Work to complete:
For the records below, output word for word the lines from the one with "none -> purple plate N6:N7 level 2" up to and including the one with "purple cone N6 level 3 -> red cone N6 level 3". No pictures.

##############################

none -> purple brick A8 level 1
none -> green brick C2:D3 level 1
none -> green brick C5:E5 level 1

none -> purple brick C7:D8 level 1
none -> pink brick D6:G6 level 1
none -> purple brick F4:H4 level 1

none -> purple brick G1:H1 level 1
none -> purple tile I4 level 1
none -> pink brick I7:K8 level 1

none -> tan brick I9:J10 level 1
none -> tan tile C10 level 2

##############################

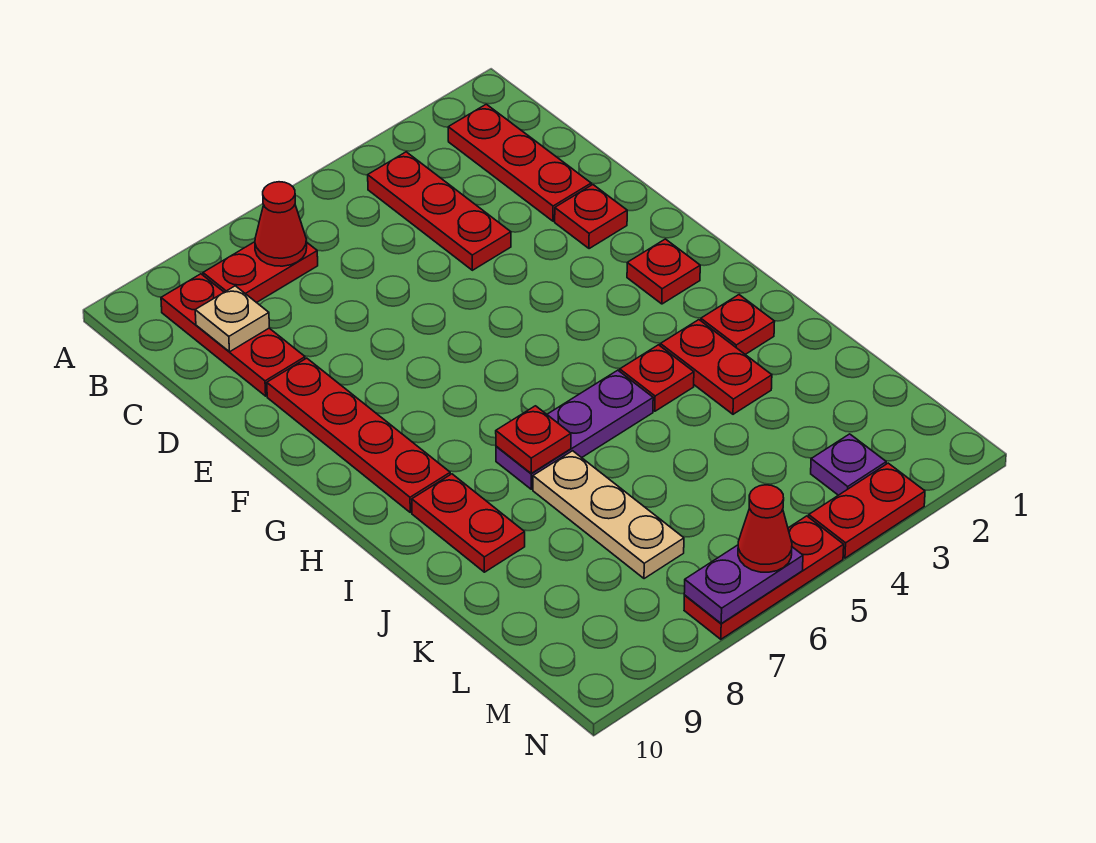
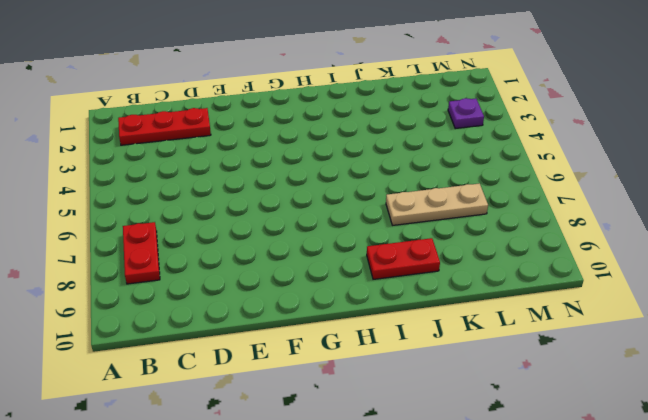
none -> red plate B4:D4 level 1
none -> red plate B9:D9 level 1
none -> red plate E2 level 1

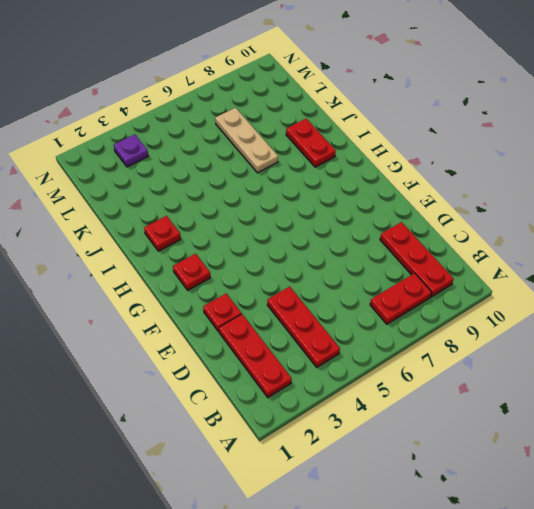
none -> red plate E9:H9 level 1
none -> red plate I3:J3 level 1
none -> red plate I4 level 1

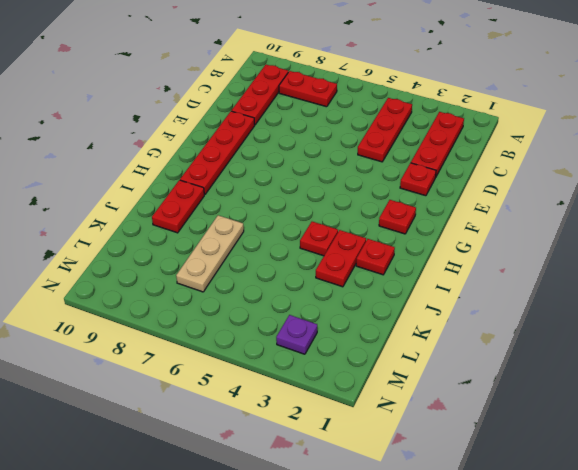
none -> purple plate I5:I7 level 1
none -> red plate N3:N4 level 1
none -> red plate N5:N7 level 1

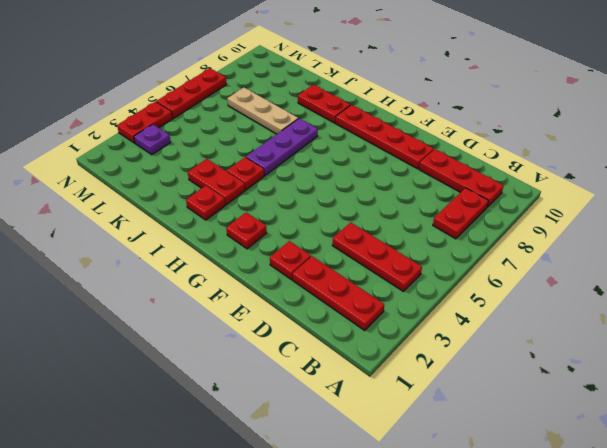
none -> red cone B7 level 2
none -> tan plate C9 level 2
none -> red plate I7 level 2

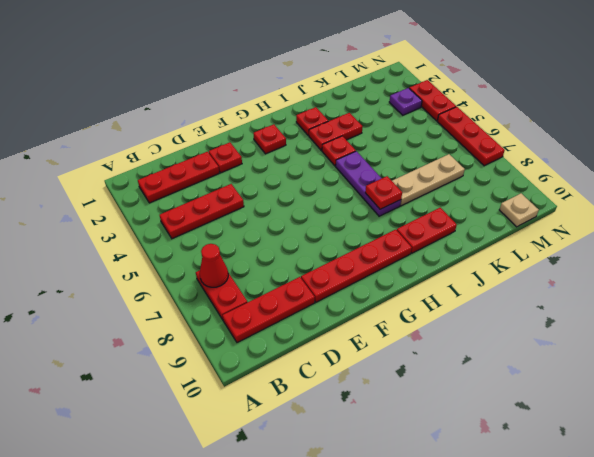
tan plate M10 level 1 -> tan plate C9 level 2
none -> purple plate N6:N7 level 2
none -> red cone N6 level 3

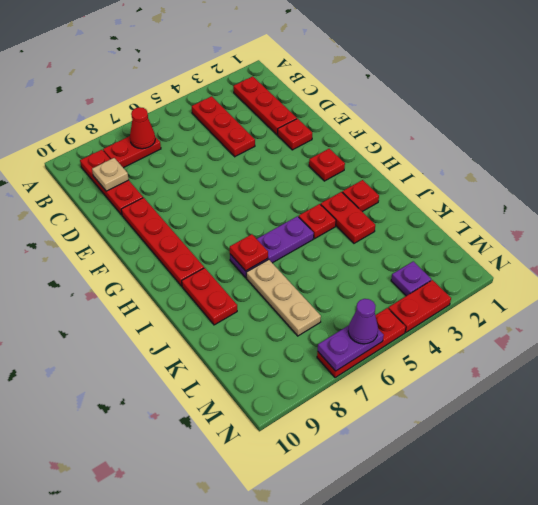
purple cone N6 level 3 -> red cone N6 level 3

##############################

Output for this exercise:
none -> purple plate N6:N7 level 2
none -> red cone N6 level 3

purple cone N6 level 3 -> red cone N6 level 3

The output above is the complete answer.